* Exercise requirements *
Each line holding the word "square" must appear in the answer, copied from the entries.

* Data to use *
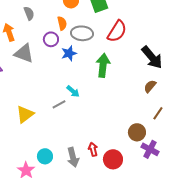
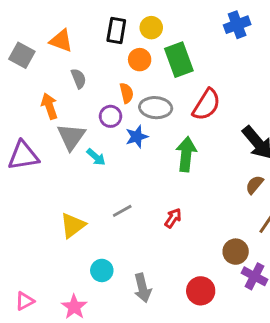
gray triangle: (24, 53) -> (71, 137), turned 45
cyan arrow: (73, 91) -> (96, 157), moved
red arrow: (93, 149) -> (173, 218), moved, turned 48
cyan circle: (45, 156) -> (102, 270), moved

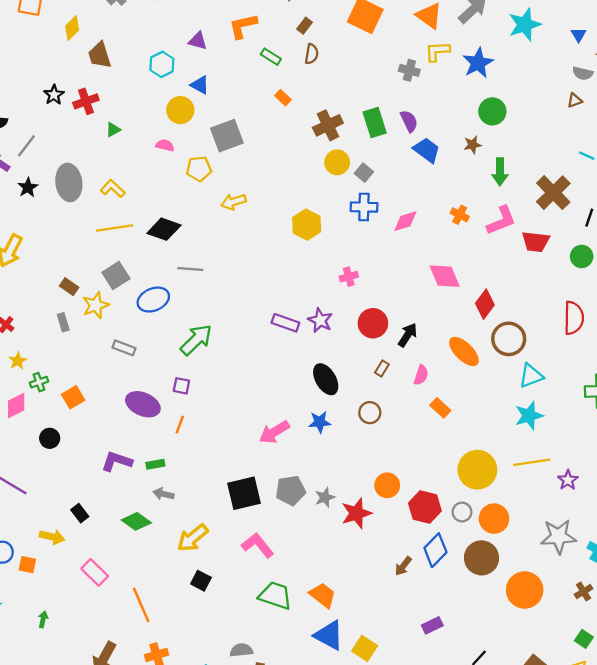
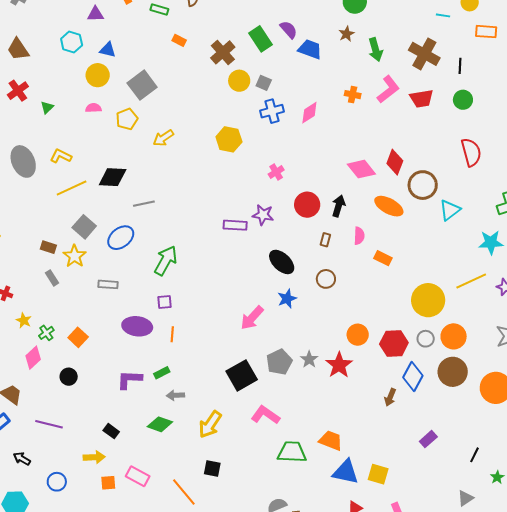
pink diamond: (445, 276) -> (361, 169), moved
cyan star: (529, 416) -> (491, 242), moved, turned 30
orange square: (27, 565) -> (108, 483), moved
black square: (201, 581) -> (212, 469), moved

* Solution below *
orange square: (27, 565) -> (108, 483), moved
black square: (201, 581) -> (212, 469), moved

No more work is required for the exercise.